Coordinate-based object records
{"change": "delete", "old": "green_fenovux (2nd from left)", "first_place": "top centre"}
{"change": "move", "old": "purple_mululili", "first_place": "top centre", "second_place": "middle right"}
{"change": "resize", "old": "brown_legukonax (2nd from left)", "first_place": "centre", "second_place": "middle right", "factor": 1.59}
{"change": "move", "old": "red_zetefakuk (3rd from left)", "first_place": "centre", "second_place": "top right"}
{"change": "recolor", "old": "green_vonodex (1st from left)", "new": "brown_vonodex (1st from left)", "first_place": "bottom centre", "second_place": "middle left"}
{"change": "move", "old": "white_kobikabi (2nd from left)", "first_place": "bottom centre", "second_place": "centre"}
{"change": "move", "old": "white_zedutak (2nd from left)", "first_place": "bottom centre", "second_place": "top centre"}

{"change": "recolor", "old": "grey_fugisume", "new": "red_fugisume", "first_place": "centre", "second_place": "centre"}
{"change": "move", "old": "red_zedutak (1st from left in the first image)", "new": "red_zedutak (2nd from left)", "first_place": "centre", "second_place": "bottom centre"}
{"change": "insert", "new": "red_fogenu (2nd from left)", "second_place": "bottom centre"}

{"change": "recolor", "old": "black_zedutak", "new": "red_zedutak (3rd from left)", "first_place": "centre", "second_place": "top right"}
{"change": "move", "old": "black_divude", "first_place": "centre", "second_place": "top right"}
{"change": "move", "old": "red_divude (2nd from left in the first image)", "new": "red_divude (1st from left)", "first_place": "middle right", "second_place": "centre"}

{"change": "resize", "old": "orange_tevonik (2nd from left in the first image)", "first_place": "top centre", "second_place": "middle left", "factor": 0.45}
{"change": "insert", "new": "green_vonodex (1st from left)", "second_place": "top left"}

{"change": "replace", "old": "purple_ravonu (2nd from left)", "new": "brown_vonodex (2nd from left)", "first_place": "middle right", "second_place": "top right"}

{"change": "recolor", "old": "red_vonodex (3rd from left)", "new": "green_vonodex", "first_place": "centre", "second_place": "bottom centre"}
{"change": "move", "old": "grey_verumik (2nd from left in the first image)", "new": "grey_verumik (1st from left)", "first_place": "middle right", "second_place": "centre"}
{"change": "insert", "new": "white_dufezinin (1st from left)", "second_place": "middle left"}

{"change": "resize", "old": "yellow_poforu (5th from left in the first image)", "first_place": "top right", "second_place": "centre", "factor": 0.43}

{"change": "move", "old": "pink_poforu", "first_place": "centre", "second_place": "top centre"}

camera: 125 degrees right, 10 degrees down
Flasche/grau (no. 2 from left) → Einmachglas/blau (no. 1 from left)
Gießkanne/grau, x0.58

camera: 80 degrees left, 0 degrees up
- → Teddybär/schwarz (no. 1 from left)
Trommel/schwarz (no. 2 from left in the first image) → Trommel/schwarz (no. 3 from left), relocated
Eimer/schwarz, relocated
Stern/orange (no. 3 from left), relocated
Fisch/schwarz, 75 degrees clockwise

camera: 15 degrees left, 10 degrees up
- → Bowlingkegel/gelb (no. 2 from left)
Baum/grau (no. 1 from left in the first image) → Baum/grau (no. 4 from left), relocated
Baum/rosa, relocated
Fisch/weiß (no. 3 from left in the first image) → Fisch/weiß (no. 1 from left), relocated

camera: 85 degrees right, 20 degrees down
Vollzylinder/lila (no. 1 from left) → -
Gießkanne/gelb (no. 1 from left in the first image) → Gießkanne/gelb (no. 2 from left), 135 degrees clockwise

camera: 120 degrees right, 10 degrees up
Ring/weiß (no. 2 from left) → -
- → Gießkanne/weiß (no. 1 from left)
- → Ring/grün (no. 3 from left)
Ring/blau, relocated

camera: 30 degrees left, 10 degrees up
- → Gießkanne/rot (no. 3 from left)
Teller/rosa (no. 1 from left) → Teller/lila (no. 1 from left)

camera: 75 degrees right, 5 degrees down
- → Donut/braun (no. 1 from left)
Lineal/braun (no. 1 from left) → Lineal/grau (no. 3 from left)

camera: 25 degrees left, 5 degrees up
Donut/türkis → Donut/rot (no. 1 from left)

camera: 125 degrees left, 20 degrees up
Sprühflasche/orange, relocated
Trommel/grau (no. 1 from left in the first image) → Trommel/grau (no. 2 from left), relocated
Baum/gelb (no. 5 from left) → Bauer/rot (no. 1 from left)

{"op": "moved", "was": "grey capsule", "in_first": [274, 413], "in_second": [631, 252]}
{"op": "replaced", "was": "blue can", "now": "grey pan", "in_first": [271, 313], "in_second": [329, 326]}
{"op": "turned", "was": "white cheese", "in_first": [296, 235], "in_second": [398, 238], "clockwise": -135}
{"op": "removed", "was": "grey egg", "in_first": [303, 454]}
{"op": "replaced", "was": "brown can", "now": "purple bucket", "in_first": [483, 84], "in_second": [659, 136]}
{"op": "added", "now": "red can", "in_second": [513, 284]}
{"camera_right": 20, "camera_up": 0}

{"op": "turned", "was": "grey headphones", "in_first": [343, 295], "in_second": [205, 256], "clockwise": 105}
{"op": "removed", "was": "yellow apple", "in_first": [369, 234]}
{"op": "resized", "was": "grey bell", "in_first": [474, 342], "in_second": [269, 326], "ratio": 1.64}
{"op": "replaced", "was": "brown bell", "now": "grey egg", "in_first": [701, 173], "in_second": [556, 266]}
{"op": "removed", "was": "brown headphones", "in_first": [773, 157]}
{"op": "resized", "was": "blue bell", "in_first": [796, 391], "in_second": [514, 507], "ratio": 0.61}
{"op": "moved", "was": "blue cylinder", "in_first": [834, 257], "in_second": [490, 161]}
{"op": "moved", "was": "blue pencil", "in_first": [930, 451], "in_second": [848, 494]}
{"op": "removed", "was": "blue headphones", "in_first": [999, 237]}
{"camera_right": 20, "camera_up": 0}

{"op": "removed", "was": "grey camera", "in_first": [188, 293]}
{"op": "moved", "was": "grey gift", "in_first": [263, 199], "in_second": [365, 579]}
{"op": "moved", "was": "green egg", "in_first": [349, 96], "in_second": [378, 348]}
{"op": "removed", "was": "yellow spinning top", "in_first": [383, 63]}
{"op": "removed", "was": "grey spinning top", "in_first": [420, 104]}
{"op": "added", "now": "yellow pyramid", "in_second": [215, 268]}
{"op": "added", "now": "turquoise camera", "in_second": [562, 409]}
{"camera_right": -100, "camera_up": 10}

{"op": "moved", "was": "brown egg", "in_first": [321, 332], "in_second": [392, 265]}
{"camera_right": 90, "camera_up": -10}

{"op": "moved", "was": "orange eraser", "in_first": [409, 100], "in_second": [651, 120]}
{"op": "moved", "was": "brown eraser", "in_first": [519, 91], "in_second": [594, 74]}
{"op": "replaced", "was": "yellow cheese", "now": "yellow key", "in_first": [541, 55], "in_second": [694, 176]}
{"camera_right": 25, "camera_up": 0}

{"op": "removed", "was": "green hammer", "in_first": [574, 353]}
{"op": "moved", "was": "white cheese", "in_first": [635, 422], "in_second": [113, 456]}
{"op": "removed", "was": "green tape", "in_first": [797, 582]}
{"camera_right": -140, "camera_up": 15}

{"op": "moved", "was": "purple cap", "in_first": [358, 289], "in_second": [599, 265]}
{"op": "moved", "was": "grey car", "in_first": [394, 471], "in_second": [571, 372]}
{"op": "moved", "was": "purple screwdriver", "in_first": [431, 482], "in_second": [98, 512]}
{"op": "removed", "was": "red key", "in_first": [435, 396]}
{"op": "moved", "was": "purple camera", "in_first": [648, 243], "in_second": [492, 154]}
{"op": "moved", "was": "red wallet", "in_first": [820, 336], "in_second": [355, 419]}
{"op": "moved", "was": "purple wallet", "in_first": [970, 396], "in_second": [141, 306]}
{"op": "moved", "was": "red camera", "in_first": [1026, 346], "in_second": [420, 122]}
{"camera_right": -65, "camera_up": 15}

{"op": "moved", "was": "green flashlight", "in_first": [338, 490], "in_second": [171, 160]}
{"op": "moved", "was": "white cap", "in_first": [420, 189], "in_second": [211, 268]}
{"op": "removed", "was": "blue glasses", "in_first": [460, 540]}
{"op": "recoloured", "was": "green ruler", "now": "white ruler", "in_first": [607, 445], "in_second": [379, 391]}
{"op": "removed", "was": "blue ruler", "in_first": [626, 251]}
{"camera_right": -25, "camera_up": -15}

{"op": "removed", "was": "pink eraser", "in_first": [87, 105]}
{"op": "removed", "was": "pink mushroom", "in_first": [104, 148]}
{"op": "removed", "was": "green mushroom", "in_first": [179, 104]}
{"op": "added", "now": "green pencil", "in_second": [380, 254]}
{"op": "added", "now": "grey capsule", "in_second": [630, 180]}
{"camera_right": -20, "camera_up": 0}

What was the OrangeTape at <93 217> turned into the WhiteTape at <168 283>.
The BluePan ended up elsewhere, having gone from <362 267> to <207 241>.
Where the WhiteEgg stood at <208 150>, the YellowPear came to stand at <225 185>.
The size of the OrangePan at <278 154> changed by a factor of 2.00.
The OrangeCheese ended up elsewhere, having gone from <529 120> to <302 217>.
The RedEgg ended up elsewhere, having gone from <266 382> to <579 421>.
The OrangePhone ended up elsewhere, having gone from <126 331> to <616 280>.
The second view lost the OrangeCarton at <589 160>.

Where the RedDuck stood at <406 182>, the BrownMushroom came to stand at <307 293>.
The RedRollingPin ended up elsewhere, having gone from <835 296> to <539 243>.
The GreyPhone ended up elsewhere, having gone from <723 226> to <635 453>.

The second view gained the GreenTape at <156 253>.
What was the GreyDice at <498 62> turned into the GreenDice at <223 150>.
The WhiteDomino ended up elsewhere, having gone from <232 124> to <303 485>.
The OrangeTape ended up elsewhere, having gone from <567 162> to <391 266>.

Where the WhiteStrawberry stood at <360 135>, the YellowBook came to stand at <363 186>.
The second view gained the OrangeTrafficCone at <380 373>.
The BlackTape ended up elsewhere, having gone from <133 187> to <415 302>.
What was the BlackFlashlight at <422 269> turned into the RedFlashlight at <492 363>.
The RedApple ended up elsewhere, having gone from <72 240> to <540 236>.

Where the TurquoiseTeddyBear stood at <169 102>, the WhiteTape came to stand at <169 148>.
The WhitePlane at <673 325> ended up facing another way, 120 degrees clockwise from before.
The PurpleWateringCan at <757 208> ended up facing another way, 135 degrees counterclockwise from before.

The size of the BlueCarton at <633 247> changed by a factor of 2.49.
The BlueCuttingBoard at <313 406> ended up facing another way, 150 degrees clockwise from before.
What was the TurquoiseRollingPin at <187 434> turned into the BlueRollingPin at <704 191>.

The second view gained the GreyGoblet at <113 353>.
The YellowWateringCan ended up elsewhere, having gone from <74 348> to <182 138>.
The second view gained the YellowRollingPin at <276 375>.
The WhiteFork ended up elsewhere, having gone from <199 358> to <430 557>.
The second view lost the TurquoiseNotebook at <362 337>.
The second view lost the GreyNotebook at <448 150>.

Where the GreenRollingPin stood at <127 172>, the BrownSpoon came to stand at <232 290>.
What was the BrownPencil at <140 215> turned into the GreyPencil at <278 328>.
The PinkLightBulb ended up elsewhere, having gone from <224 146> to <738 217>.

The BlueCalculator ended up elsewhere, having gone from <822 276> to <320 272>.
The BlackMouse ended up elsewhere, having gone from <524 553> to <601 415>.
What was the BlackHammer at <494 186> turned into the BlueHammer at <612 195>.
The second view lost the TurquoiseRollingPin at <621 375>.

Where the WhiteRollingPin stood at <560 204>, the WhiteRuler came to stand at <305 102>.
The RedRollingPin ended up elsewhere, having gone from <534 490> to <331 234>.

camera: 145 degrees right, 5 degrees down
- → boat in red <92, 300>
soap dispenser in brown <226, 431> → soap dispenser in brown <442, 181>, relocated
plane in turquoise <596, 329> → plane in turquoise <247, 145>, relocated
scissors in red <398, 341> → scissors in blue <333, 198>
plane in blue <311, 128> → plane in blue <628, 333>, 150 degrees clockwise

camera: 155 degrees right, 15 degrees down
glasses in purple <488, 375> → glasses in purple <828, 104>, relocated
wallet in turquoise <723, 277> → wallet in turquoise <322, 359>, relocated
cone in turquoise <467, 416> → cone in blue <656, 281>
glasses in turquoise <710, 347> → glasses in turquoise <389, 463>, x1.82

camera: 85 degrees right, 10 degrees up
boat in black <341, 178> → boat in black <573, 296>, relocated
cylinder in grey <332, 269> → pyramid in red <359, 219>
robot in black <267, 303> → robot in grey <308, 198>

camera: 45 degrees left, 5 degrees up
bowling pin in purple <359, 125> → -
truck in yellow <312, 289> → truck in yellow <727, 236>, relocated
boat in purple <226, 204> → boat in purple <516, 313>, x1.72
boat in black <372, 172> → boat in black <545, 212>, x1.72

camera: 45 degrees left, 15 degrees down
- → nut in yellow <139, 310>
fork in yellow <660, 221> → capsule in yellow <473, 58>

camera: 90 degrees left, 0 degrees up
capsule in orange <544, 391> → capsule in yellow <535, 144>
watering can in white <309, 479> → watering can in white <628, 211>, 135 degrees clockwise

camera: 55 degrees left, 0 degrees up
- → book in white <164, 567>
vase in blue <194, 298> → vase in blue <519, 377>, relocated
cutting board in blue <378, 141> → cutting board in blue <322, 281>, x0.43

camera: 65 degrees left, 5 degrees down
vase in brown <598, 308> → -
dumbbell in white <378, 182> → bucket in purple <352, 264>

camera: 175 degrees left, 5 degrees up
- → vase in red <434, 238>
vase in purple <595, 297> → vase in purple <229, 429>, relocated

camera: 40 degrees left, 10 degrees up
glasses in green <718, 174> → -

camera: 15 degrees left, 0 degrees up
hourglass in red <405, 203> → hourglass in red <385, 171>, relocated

Task directions
Once you find the line with "- → boat in red <92, 300>" in the entries above, output it and each line after it up to and including the line with "scissors in red", and nothing else.

Answer space
- → boat in red <92, 300>
soap dispenser in brown <226, 431> → soap dispenser in brown <442, 181>, relocated
plane in turquoise <596, 329> → plane in turquoise <247, 145>, relocated
scissors in red <398, 341> → scissors in blue <333, 198>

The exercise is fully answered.